* **What you should do**
Pictures aside, restate the records below exactly as written.

[Collection entries]
- Opening Delimiter -

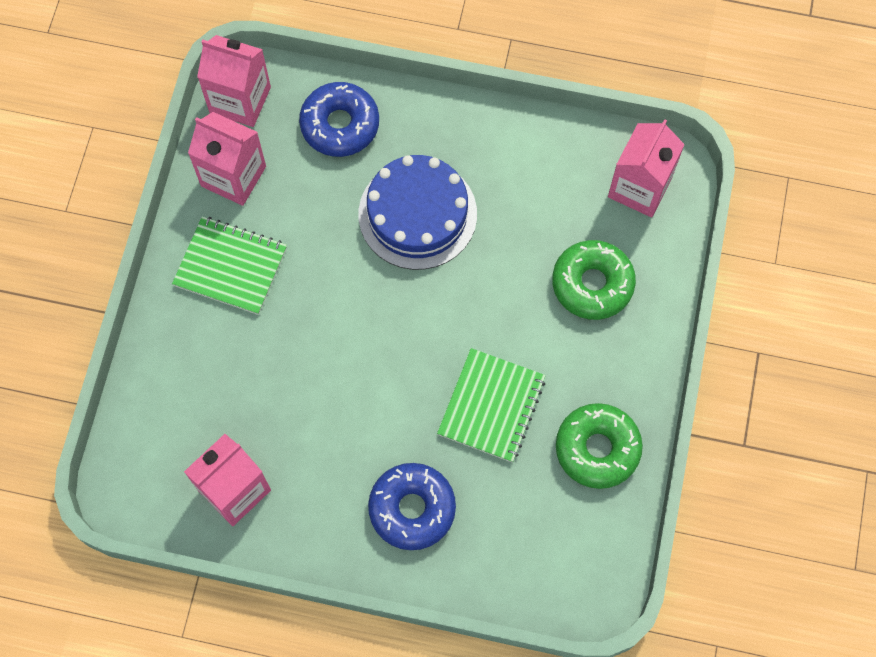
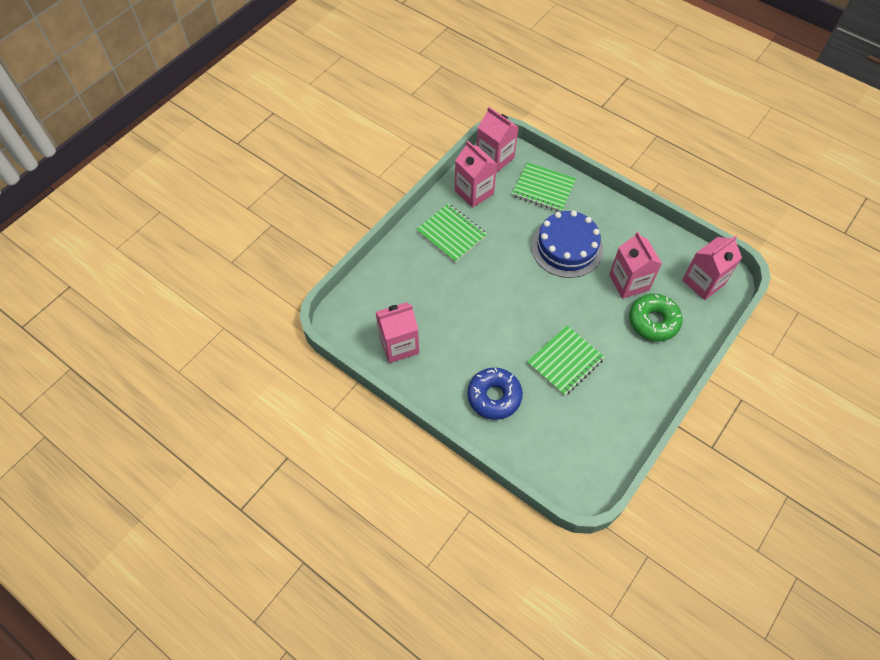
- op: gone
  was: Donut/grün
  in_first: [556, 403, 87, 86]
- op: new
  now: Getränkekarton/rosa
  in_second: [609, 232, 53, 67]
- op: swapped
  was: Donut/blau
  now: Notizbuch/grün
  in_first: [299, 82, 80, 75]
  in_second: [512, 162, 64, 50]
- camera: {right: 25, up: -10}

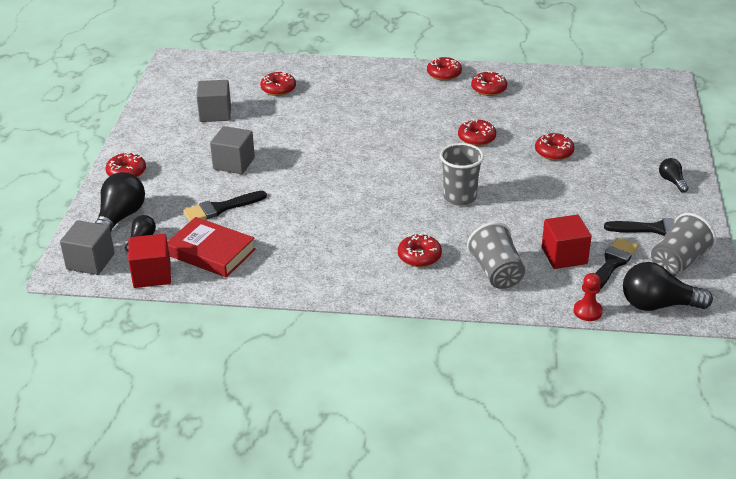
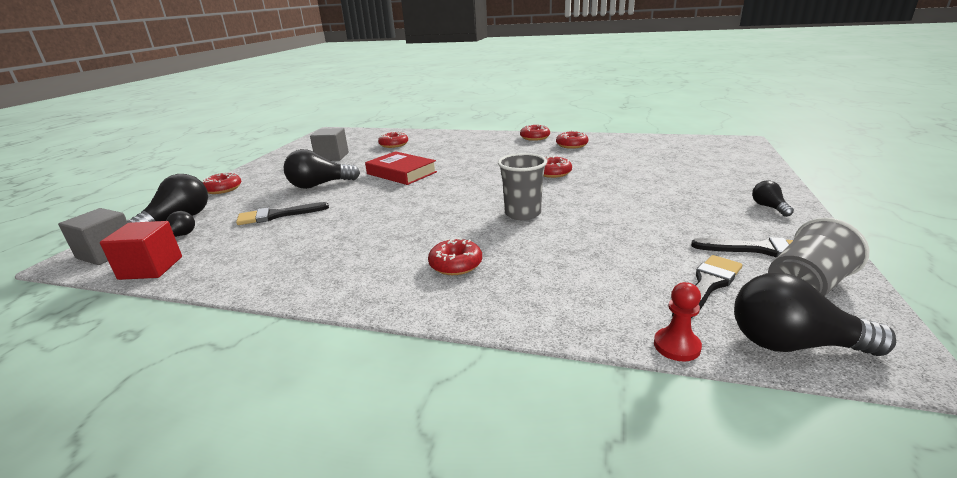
- op: gone
  was: Becher/grau
  in_first: [467, 222, 58, 67]
- op: gone
  was: Donut/rot
  in_first: [535, 133, 40, 27]
- op: gone
  was: Kubus/rot
  in_first: [542, 214, 50, 55]
- op: shifted
  was: Buch/rot
  in_first: [167, 217, 89, 61]
  in_second: [365, 151, 72, 34]
- op: swapped
  was: Kubus/grau
  now: Glühbirne/schwarz
  in_first: [210, 126, 45, 48]
  in_second: [283, 149, 77, 40]
- camera: {right: 10, up: -10}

- Closing Delimiter -

* **Response below**
- op: gone
  was: Donut/grün
  in_first: [556, 403, 87, 86]
- op: new
  now: Getränkekarton/rosa
  in_second: [609, 232, 53, 67]
- op: swapped
  was: Donut/blau
  now: Notizbuch/grün
  in_first: [299, 82, 80, 75]
  in_second: [512, 162, 64, 50]
- camera: {right: 25, up: -10}

- op: gone
  was: Becher/grau
  in_first: [467, 222, 58, 67]
- op: gone
  was: Donut/rot
  in_first: [535, 133, 40, 27]
- op: gone
  was: Kubus/rot
  in_first: [542, 214, 50, 55]
- op: shifted
  was: Buch/rot
  in_first: [167, 217, 89, 61]
  in_second: [365, 151, 72, 34]
- op: swapped
  was: Kubus/grau
  now: Glühbirne/schwarz
  in_first: [210, 126, 45, 48]
  in_second: [283, 149, 77, 40]
- camera: {right: 10, up: -10}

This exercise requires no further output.